EXERCISE: This task calls for copying every line of the records that includes the word "moved".

[Stored entries]
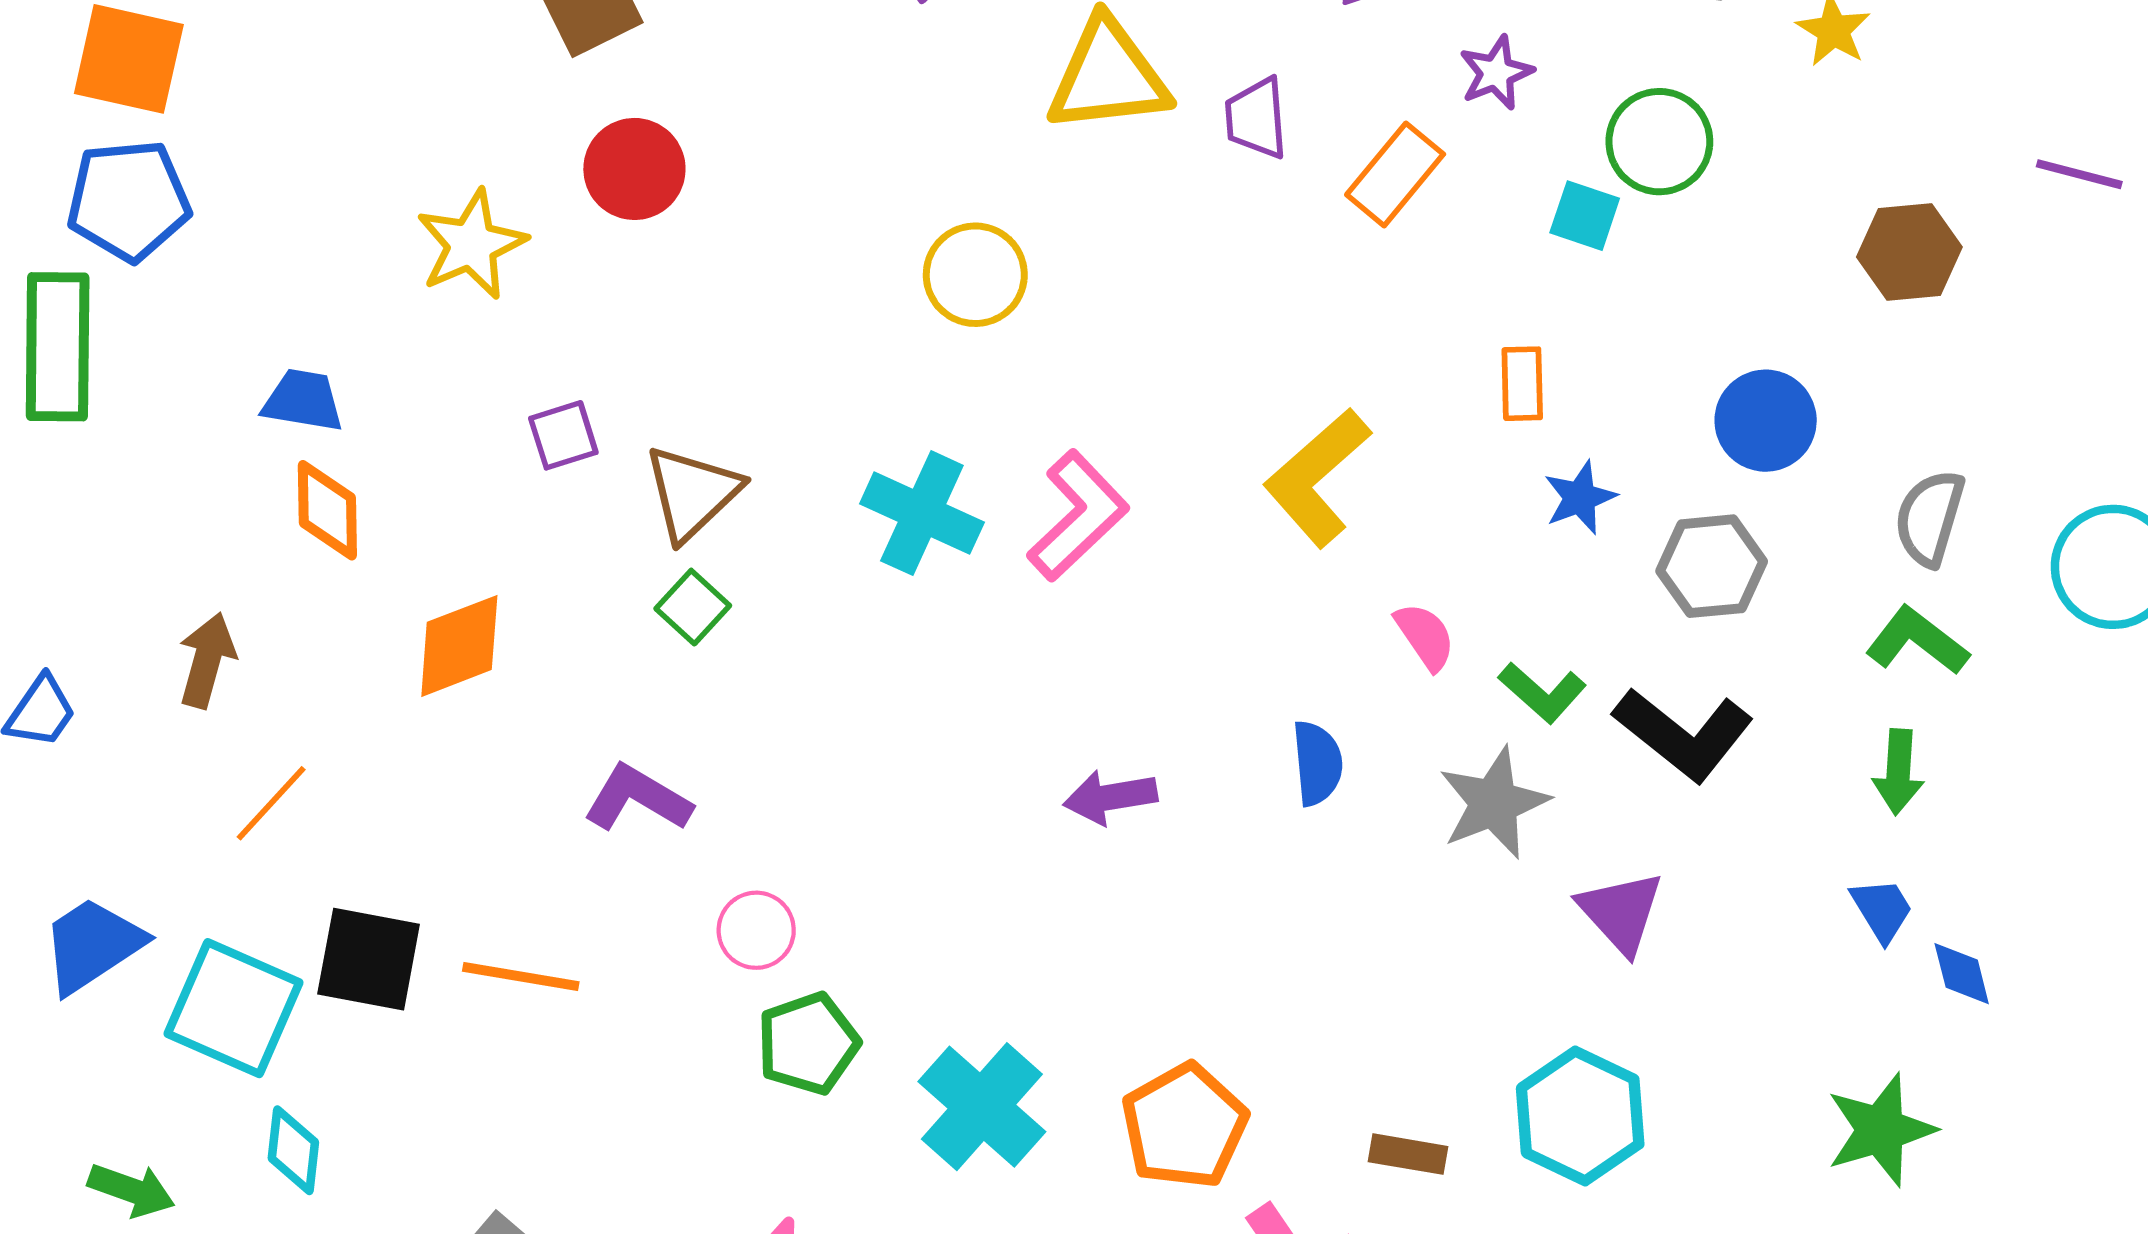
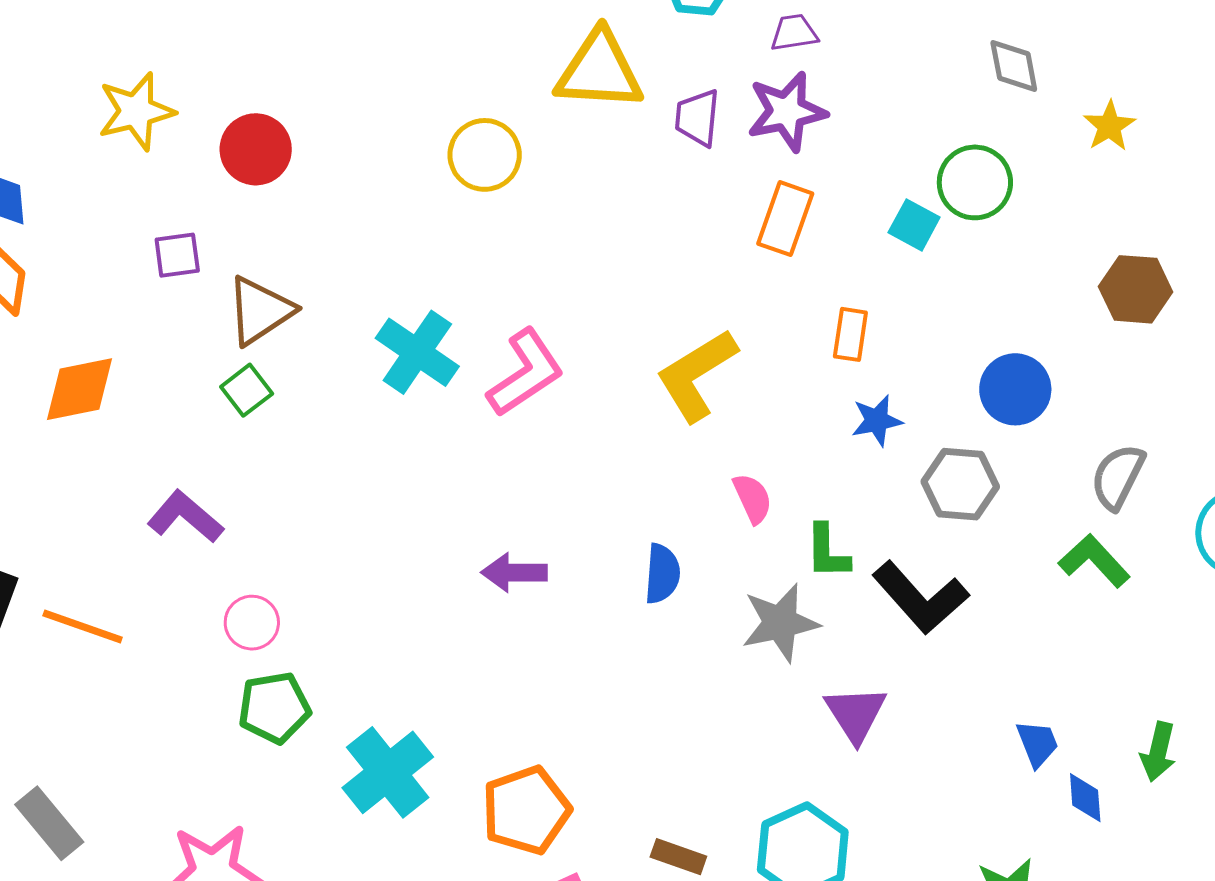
purple star: (1496, 73) -> (787, 112), moved, size x1.5
red circle: (634, 169) -> (256, 149), moved
orange rectangle: (1395, 174) -> (785, 219), moved, turned -30
yellow circle: (975, 275) -> (485, 155), moved
green L-shape: (1542, 692) -> (827, 552), turned 38
green arrow: (1898, 772) -> (1158, 752), moved

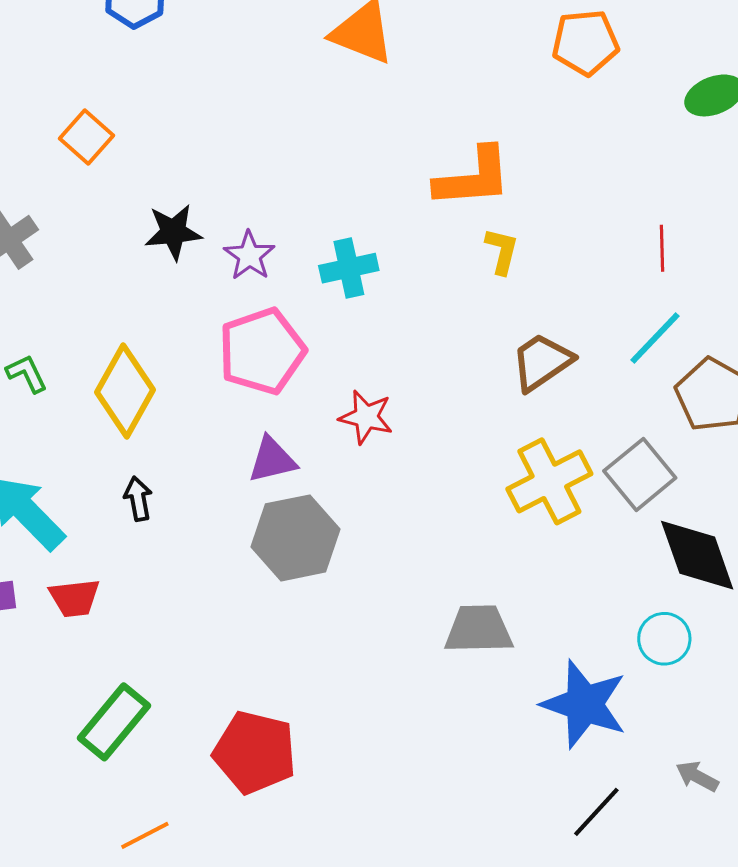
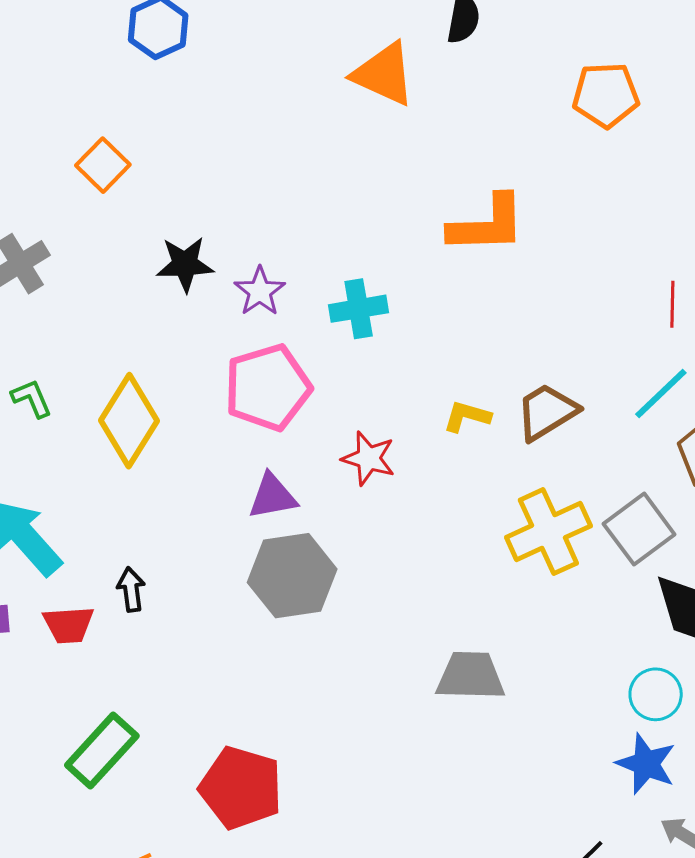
yellow L-shape: (502, 251) -> (467, 416), moved, turned -90
black arrow: (138, 499) -> (131, 590), moved
blue star: (584, 704) -> (646, 764), moved, size x0.7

RESPONSE BOX:
purple star: (1496, 73) -> (787, 112), moved, size x1.5
red circle: (634, 169) -> (256, 149), moved
orange rectangle: (1395, 174) -> (785, 219), moved, turned -30
yellow circle: (975, 275) -> (485, 155), moved
green arrow: (1898, 772) -> (1158, 752), moved
yellow L-shape: (502, 251) -> (467, 416), moved, turned -90
black arrow: (138, 499) -> (131, 590), moved
blue star: (584, 704) -> (646, 764), moved, size x0.7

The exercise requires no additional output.